> Source material
== Segment start ==
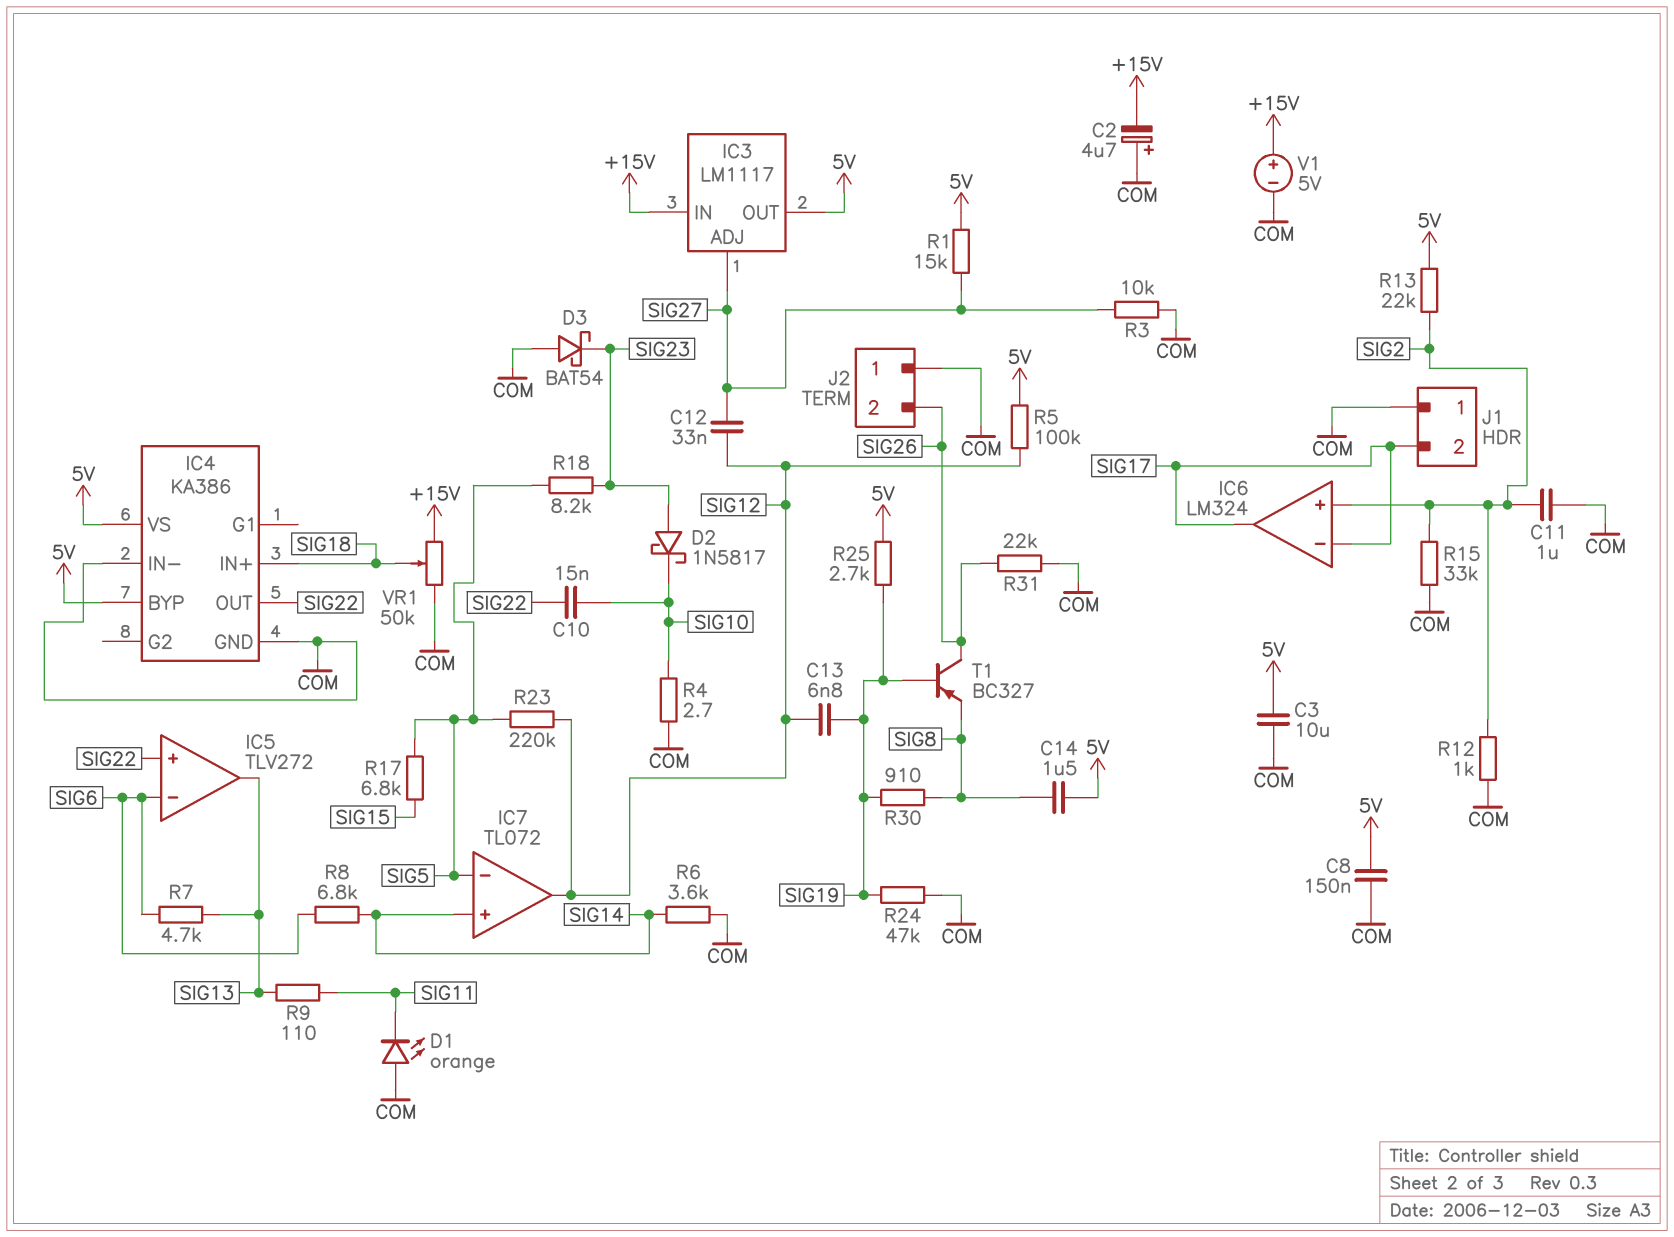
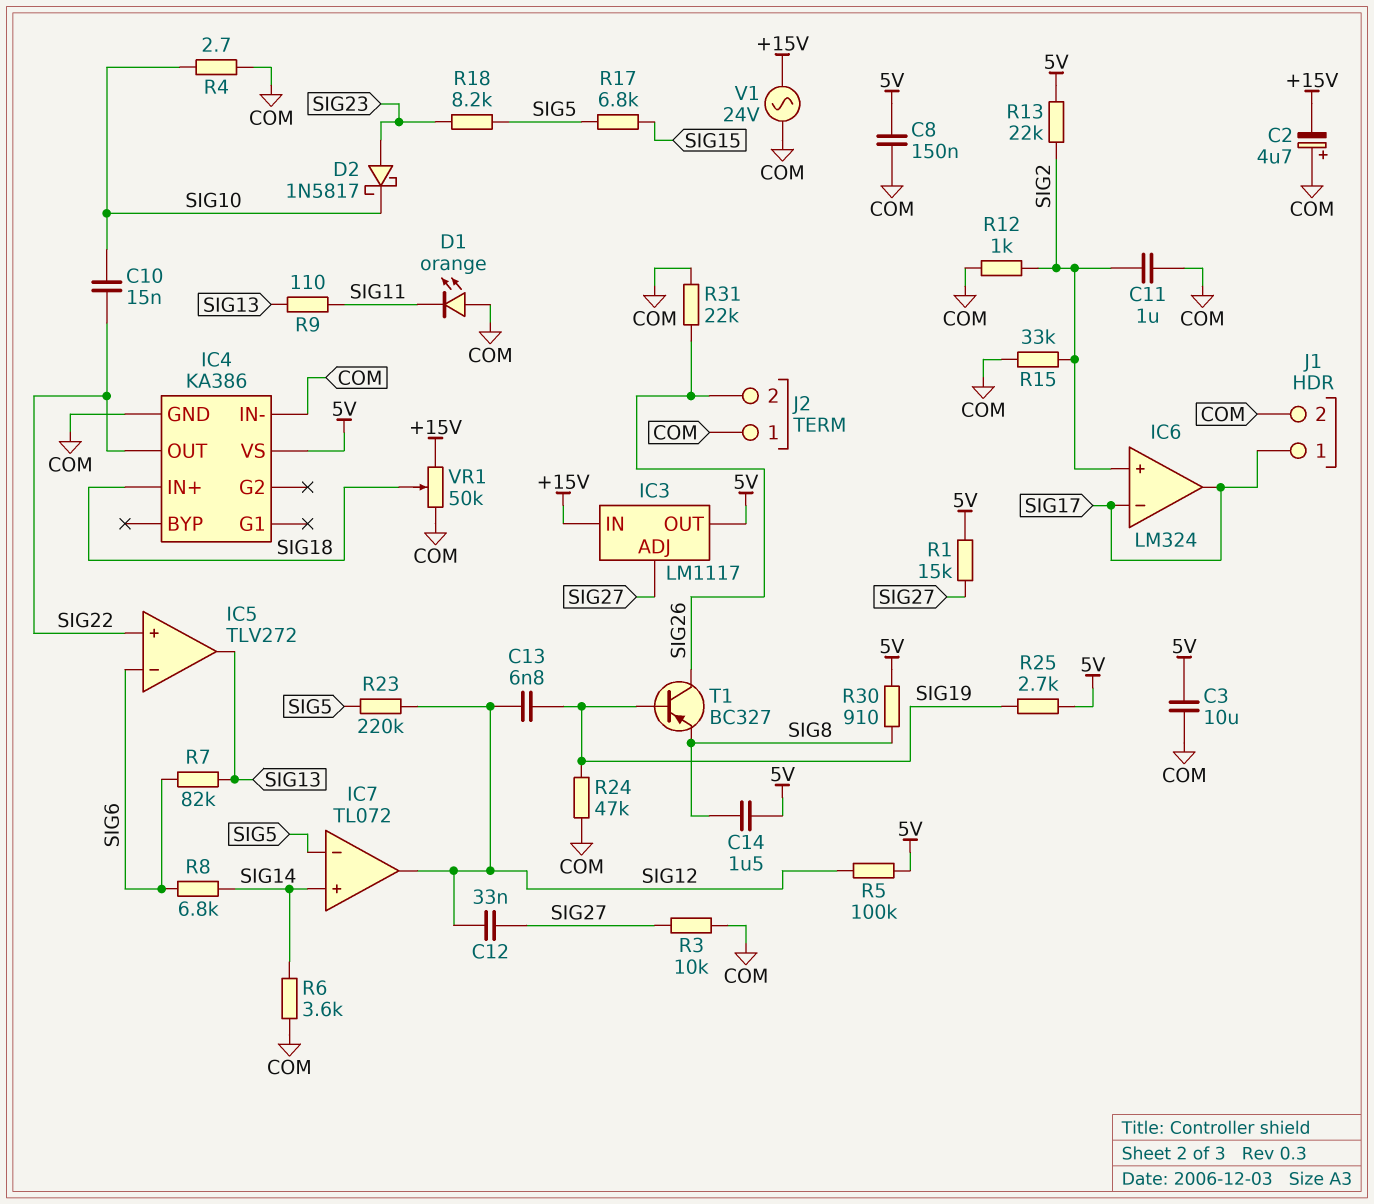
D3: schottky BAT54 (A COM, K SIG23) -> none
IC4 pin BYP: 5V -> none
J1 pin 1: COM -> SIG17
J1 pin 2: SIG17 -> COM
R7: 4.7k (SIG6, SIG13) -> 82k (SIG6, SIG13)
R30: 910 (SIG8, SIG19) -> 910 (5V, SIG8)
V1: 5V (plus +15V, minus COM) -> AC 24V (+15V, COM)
== Segment end ==
== Segment start ==
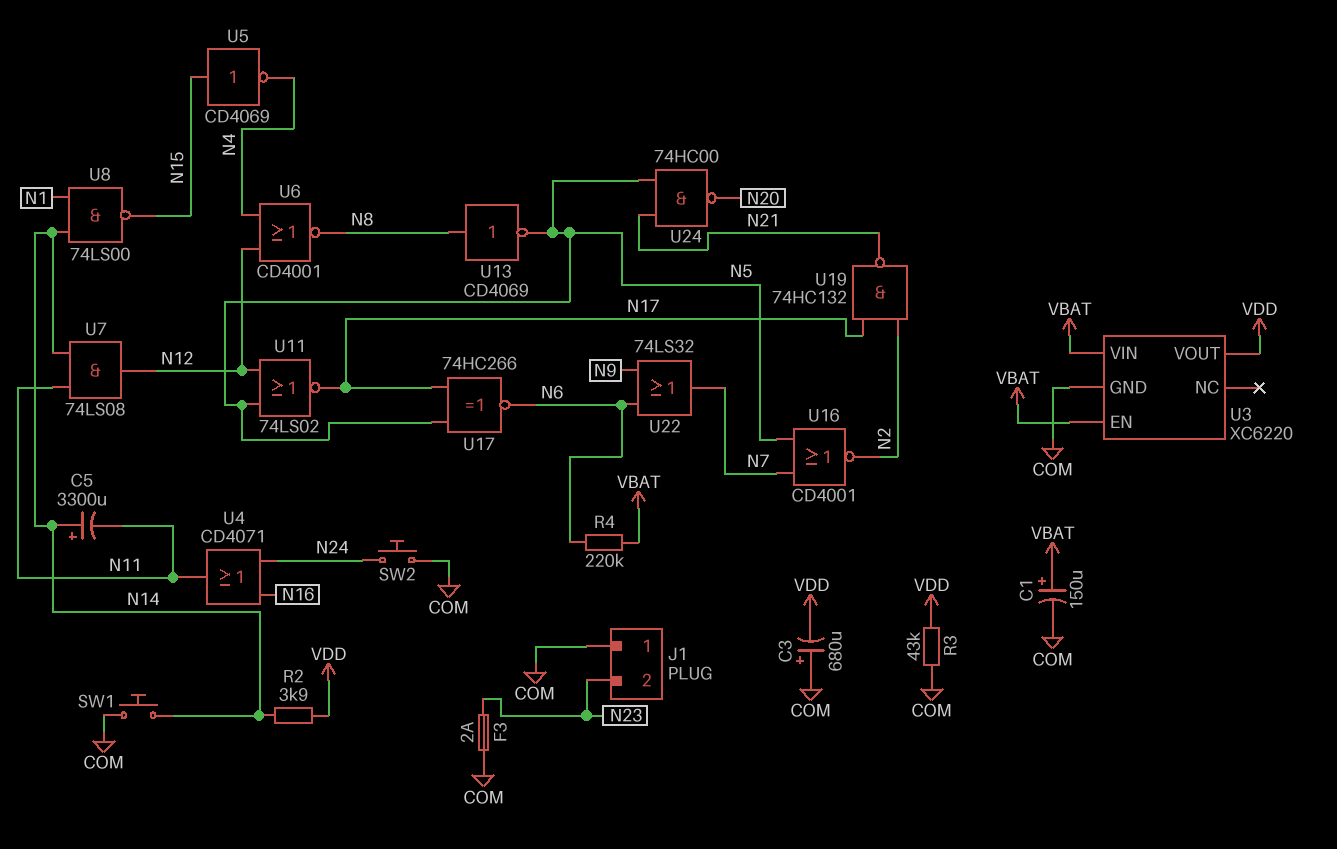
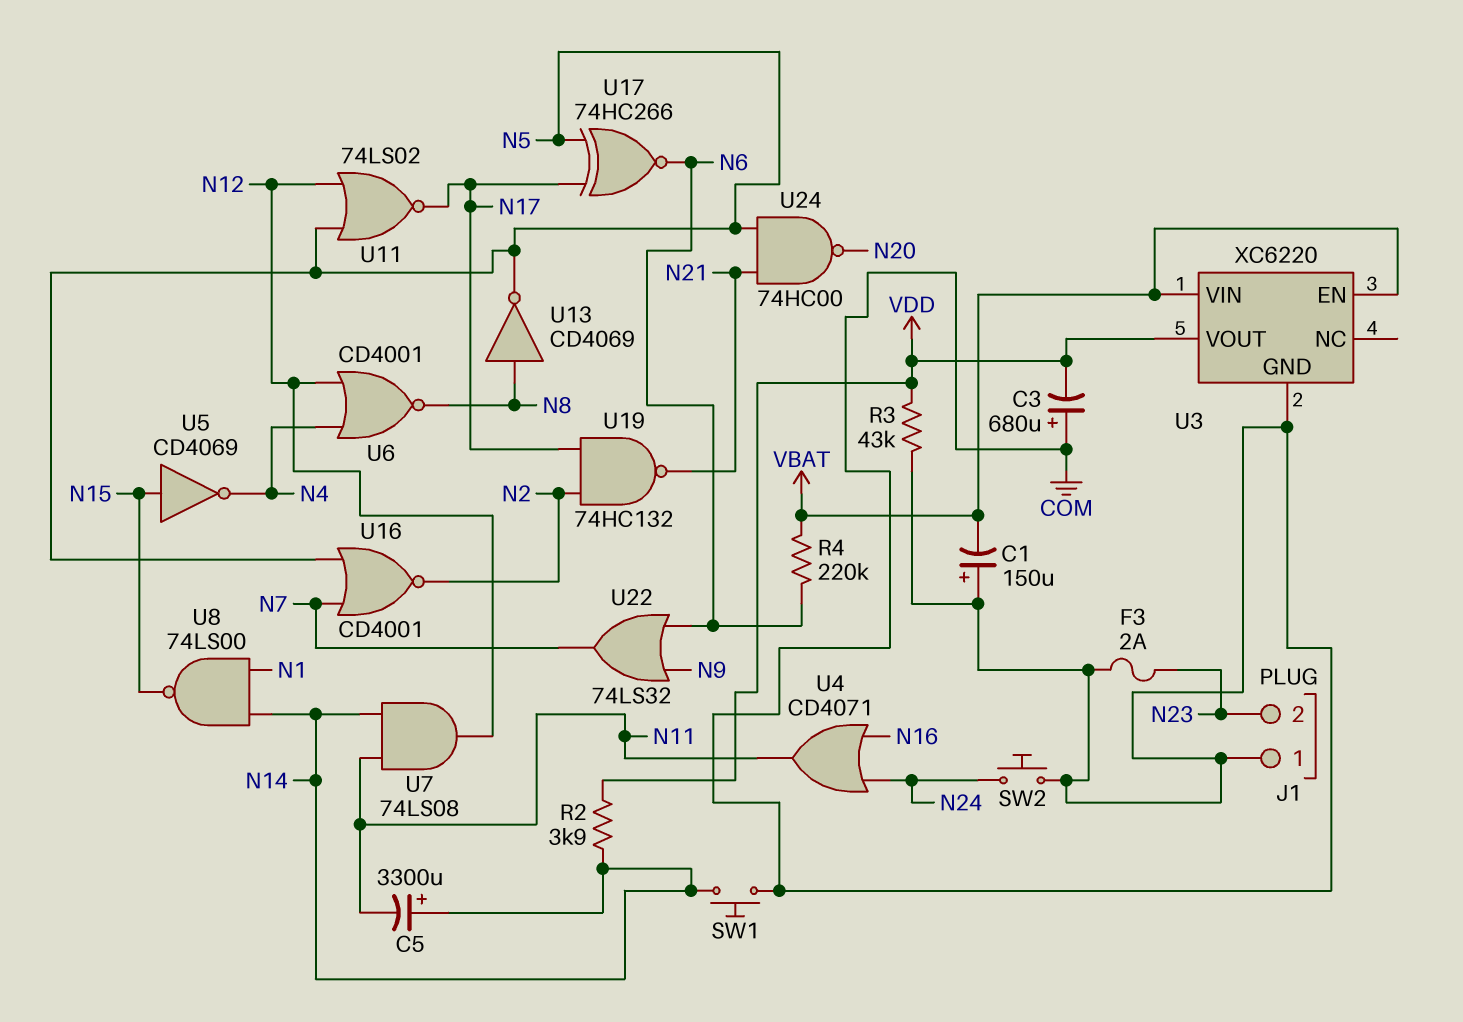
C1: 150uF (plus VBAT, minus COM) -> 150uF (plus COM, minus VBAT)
== Segment end ==
> Aim of the exercise
Retype exactly the span of lines from the one with "D3: schottky BAT54 (A COM, K SIG23) -> none" through the one with "V1: 5V (plus"; include both ends and omit the rest of the material.

> Solution to the problem
D3: schottky BAT54 (A COM, K SIG23) -> none
IC4 pin BYP: 5V -> none
J1 pin 1: COM -> SIG17
J1 pin 2: SIG17 -> COM
R7: 4.7k (SIG6, SIG13) -> 82k (SIG6, SIG13)
R30: 910 (SIG8, SIG19) -> 910 (5V, SIG8)
V1: 5V (plus +15V, minus COM) -> AC 24V (+15V, COM)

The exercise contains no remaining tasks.